[Excerpts from a dataset]

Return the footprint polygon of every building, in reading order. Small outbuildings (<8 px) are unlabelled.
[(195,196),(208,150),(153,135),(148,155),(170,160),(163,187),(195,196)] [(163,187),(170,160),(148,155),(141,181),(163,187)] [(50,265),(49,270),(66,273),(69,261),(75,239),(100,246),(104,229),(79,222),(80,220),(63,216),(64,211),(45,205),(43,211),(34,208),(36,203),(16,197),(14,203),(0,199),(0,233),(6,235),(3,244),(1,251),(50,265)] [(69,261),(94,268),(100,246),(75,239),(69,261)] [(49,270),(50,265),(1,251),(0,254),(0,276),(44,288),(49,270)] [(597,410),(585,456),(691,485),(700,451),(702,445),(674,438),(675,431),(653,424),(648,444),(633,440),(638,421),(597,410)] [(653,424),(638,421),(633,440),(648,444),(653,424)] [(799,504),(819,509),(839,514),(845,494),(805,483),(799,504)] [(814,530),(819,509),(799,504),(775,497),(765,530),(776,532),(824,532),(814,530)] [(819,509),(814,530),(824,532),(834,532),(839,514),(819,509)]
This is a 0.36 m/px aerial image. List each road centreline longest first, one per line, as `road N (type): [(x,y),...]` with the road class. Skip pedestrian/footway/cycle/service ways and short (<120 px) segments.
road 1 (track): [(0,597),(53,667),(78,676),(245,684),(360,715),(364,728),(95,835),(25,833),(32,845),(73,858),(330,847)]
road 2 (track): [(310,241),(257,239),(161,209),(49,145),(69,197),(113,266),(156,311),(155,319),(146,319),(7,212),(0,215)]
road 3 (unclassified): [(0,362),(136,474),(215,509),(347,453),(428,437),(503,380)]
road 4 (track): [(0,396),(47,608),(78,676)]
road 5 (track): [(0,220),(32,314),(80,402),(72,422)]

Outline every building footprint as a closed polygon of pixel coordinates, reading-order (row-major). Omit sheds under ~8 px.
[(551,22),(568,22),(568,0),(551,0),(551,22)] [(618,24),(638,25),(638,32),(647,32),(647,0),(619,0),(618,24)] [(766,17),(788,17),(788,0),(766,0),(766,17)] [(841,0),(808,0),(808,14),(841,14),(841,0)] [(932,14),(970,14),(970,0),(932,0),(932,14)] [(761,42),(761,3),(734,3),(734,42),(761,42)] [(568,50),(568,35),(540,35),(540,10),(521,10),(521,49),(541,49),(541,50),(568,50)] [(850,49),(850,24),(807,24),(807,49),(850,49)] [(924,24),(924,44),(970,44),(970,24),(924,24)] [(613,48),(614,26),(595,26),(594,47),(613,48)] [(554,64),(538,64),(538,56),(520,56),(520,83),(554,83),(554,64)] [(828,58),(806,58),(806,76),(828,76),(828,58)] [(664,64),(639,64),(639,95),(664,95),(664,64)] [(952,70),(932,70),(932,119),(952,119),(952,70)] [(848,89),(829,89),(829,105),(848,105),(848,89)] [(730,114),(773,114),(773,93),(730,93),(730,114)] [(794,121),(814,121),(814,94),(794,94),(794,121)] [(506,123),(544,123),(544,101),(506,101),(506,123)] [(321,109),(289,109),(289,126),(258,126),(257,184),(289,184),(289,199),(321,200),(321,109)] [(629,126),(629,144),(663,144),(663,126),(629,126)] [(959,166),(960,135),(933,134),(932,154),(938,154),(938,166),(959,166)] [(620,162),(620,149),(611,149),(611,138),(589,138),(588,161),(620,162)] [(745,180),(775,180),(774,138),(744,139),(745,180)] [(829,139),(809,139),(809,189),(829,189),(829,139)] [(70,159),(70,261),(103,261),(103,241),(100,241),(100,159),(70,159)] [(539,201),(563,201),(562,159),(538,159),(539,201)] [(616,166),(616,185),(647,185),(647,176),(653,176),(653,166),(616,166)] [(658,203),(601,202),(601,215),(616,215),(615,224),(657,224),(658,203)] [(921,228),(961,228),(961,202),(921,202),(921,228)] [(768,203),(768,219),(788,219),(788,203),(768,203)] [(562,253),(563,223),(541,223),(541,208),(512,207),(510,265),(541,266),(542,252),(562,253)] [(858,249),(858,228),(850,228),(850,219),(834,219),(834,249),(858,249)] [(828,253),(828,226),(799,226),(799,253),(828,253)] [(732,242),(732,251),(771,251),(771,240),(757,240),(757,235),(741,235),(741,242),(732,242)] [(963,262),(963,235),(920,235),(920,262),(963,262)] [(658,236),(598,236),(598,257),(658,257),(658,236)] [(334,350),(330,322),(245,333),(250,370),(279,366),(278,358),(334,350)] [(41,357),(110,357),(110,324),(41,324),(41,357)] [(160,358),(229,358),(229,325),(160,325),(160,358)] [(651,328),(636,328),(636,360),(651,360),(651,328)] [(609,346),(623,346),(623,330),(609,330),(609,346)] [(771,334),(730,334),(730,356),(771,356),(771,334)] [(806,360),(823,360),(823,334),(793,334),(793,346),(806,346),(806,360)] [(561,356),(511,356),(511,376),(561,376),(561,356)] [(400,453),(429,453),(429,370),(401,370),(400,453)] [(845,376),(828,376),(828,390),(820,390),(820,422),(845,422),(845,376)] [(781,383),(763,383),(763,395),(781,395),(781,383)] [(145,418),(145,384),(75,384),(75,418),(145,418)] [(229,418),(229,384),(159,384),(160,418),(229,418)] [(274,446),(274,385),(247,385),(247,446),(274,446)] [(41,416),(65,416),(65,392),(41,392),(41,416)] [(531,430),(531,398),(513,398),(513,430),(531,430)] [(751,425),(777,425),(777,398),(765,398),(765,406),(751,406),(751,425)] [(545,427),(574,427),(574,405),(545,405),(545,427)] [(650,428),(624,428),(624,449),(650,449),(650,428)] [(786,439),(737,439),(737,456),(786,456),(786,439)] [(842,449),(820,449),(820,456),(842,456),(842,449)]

**WORK REQUEST**
Print all of the entries exactly as they appear.

**ANSWER SECTION**
Return the footprint polygon of every building, in reading order. Small outbuildings (<8 px) are unlabelled.
[(195,196),(208,150),(153,135),(148,155),(170,160),(163,187),(195,196)] [(163,187),(170,160),(148,155),(141,181),(163,187)] [(50,265),(49,270),(66,273),(69,261),(75,239),(100,246),(104,229),(79,222),(80,220),(63,216),(64,211),(45,205),(43,211),(34,208),(36,203),(16,197),(14,203),(0,199),(0,233),(6,235),(3,244),(1,251),(50,265)] [(69,261),(94,268),(100,246),(75,239),(69,261)] [(49,270),(50,265),(1,251),(0,254),(0,276),(44,288),(49,270)] [(597,410),(585,456),(691,485),(700,451),(702,445),(674,438),(675,431),(653,424),(648,444),(633,440),(638,421),(597,410)] [(653,424),(638,421),(633,440),(648,444),(653,424)] [(799,504),(819,509),(839,514),(845,494),(805,483),(799,504)] [(814,530),(819,509),(799,504),(775,497),(765,530),(776,532),(824,532),(814,530)] [(819,509),(814,530),(824,532),(834,532),(839,514),(819,509)]
This is a 0.36 m/px aerial image. List each road centreline longest first, one per line, as `road N (type): [(x,y),...]` with the road class. Skip pedestrian/footway/cycle/service ways and short (<120 px) segments.
road 1 (track): [(0,597),(53,667),(78,676),(245,684),(360,715),(364,728),(95,835),(25,833),(32,845),(73,858),(330,847)]
road 2 (track): [(310,241),(257,239),(161,209),(49,145),(69,197),(113,266),(156,311),(155,319),(146,319),(7,212),(0,215)]
road 3 (unclassified): [(0,362),(136,474),(215,509),(347,453),(428,437),(503,380)]
road 4 (track): [(0,396),(47,608),(78,676)]
road 5 (track): [(0,220),(32,314),(80,402),(72,422)]

Outline every building footprint as a closed polygon of pixel coordinates, reading-order (row-major). Omit sheds under ~8 px.
[(551,22),(568,22),(568,0),(551,0),(551,22)] [(618,24),(638,25),(638,32),(647,32),(647,0),(619,0),(618,24)] [(766,17),(788,17),(788,0),(766,0),(766,17)] [(841,0),(808,0),(808,14),(841,14),(841,0)] [(932,14),(970,14),(970,0),(932,0),(932,14)] [(761,42),(761,3),(734,3),(734,42),(761,42)] [(568,50),(568,35),(540,35),(540,10),(521,10),(521,49),(541,49),(541,50),(568,50)] [(850,49),(850,24),(807,24),(807,49),(850,49)] [(924,24),(924,44),(970,44),(970,24),(924,24)] [(613,48),(614,26),(595,26),(594,47),(613,48)] [(554,64),(538,64),(538,56),(520,56),(520,83),(554,83),(554,64)] [(828,58),(806,58),(806,76),(828,76),(828,58)] [(664,64),(639,64),(639,95),(664,95),(664,64)] [(952,70),(932,70),(932,119),(952,119),(952,70)] [(848,89),(829,89),(829,105),(848,105),(848,89)] [(730,114),(773,114),(773,93),(730,93),(730,114)] [(794,121),(814,121),(814,94),(794,94),(794,121)] [(506,123),(544,123),(544,101),(506,101),(506,123)] [(321,109),(289,109),(289,126),(258,126),(257,184),(289,184),(289,199),(321,200),(321,109)] [(629,126),(629,144),(663,144),(663,126),(629,126)] [(959,166),(960,135),(933,134),(932,154),(938,154),(938,166),(959,166)] [(620,162),(620,149),(611,149),(611,138),(589,138),(588,161),(620,162)] [(745,180),(775,180),(774,138),(744,139),(745,180)] [(829,139),(809,139),(809,189),(829,189),(829,139)] [(70,159),(70,261),(103,261),(103,241),(100,241),(100,159),(70,159)] [(539,201),(563,201),(562,159),(538,159),(539,201)] [(616,166),(616,185),(647,185),(647,176),(653,176),(653,166),(616,166)] [(658,203),(601,202),(601,215),(616,215),(615,224),(657,224),(658,203)] [(921,228),(961,228),(961,202),(921,202),(921,228)] [(768,203),(768,219),(788,219),(788,203),(768,203)] [(562,253),(563,223),(541,223),(541,208),(512,207),(510,265),(541,266),(542,252),(562,253)] [(858,249),(858,228),(850,228),(850,219),(834,219),(834,249),(858,249)] [(828,253),(828,226),(799,226),(799,253),(828,253)] [(732,242),(732,251),(771,251),(771,240),(757,240),(757,235),(741,235),(741,242),(732,242)] [(963,262),(963,235),(920,235),(920,262),(963,262)] [(658,236),(598,236),(598,257),(658,257),(658,236)] [(334,350),(330,322),(245,333),(250,370),(279,366),(278,358),(334,350)] [(41,357),(110,357),(110,324),(41,324),(41,357)] [(160,358),(229,358),(229,325),(160,325),(160,358)] [(651,328),(636,328),(636,360),(651,360),(651,328)] [(609,346),(623,346),(623,330),(609,330),(609,346)] [(771,334),(730,334),(730,356),(771,356),(771,334)] [(806,360),(823,360),(823,334),(793,334),(793,346),(806,346),(806,360)] [(561,356),(511,356),(511,376),(561,376),(561,356)] [(400,453),(429,453),(429,370),(401,370),(400,453)] [(845,376),(828,376),(828,390),(820,390),(820,422),(845,422),(845,376)] [(781,383),(763,383),(763,395),(781,395),(781,383)] [(145,418),(145,384),(75,384),(75,418),(145,418)] [(229,418),(229,384),(159,384),(160,418),(229,418)] [(274,446),(274,385),(247,385),(247,446),(274,446)] [(41,416),(65,416),(65,392),(41,392),(41,416)] [(531,430),(531,398),(513,398),(513,430),(531,430)] [(751,425),(777,425),(777,398),(765,398),(765,406),(751,406),(751,425)] [(545,427),(574,427),(574,405),(545,405),(545,427)] [(650,428),(624,428),(624,449),(650,449),(650,428)] [(786,439),(737,439),(737,456),(786,456),(786,439)] [(842,449),(820,449),(820,456),(842,456),(842,449)]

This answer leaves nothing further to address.